* [What the exercise asks] Filter the entries for lines with the word "RAMP".
START Input records
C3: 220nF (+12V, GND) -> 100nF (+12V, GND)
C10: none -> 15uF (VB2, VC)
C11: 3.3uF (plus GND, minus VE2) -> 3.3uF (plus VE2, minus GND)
END Input records
START Input records
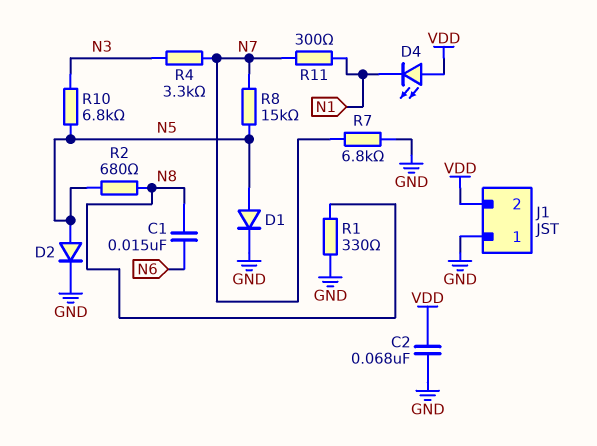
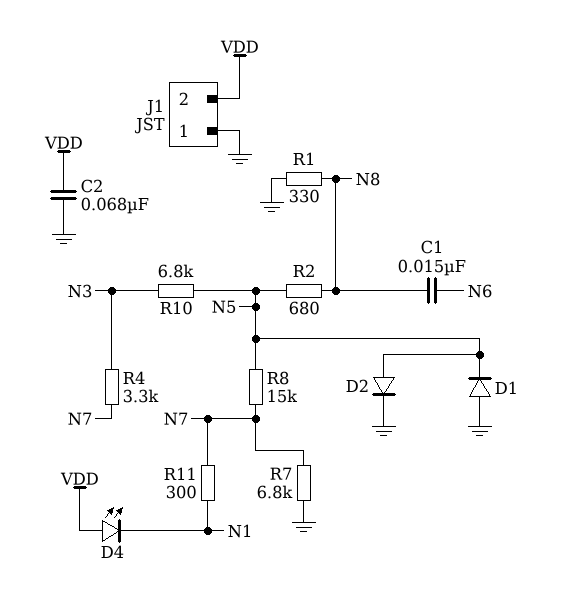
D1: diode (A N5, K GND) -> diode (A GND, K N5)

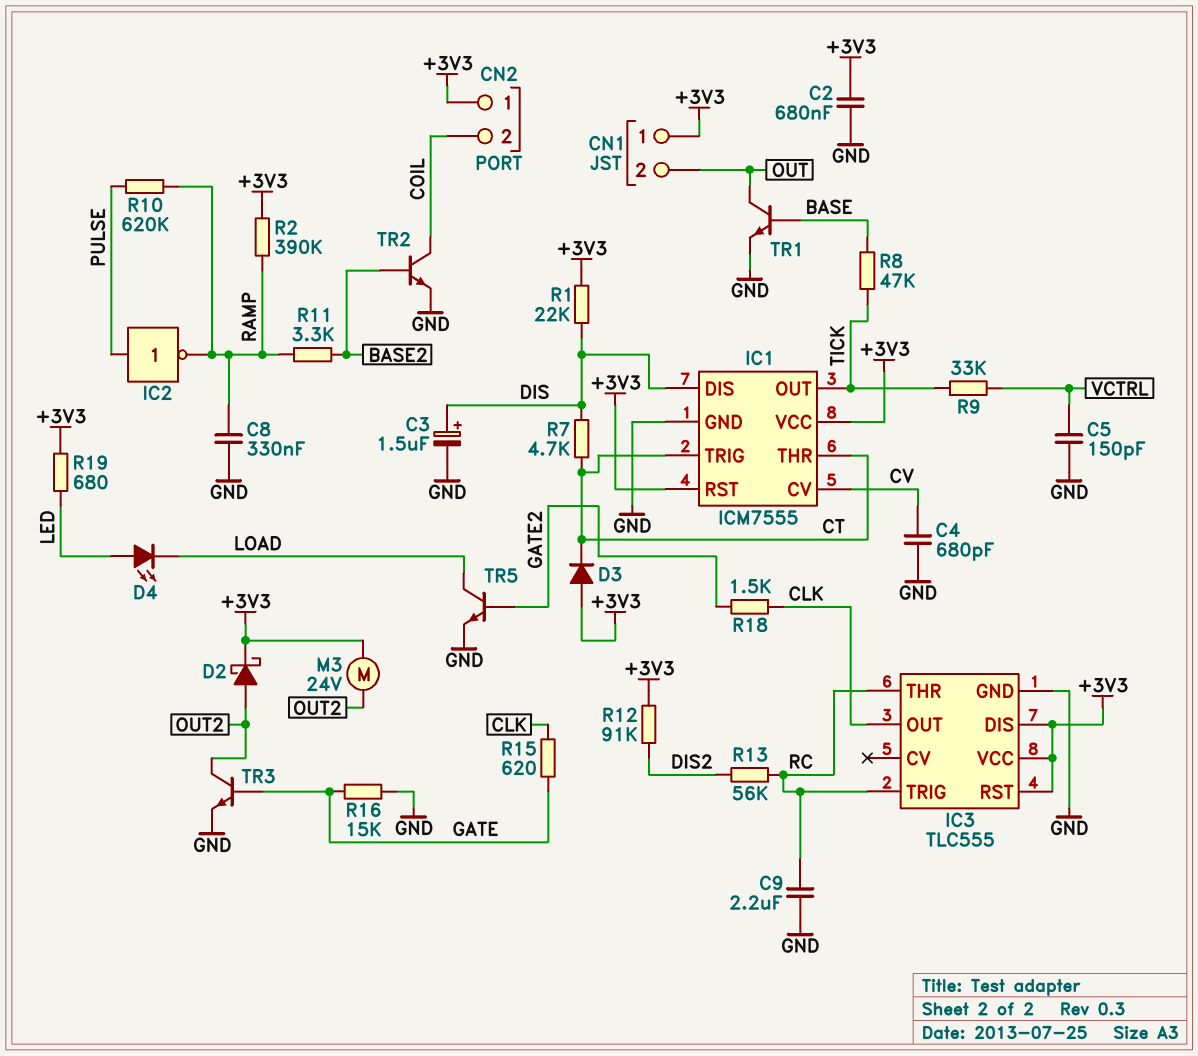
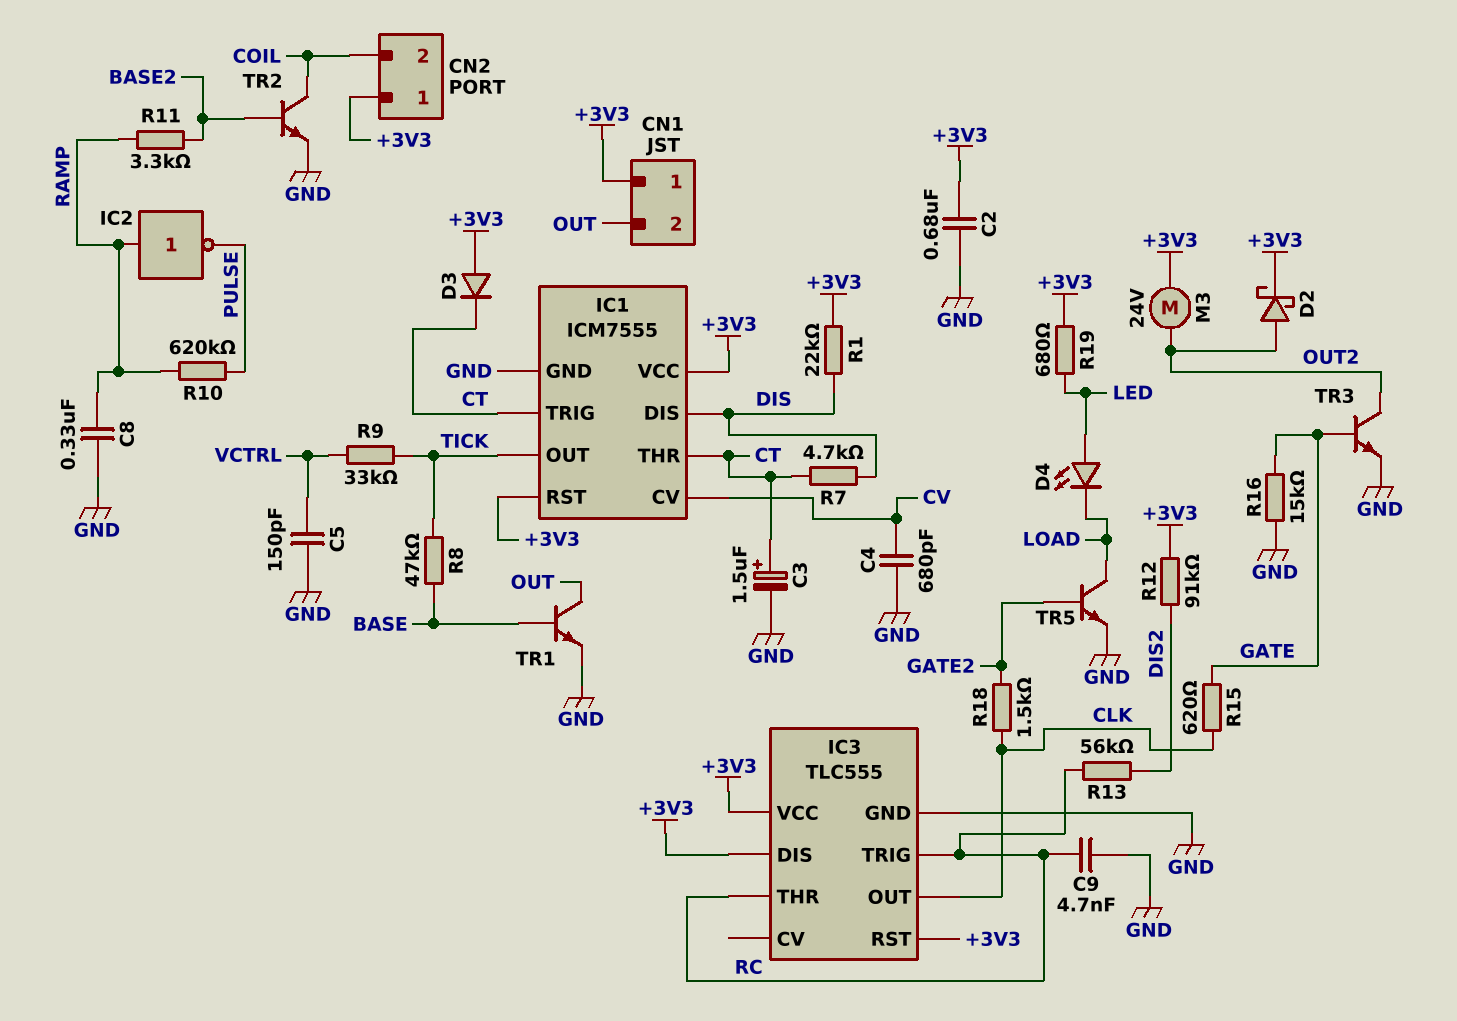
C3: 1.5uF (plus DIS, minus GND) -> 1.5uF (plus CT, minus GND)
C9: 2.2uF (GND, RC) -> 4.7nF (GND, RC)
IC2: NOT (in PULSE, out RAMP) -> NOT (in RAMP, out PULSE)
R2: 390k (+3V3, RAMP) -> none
END Input records
* [Exercise answer]
IC2: NOT (in PULSE, out RAMP) -> NOT (in RAMP, out PULSE)
R2: 390k (+3V3, RAMP) -> none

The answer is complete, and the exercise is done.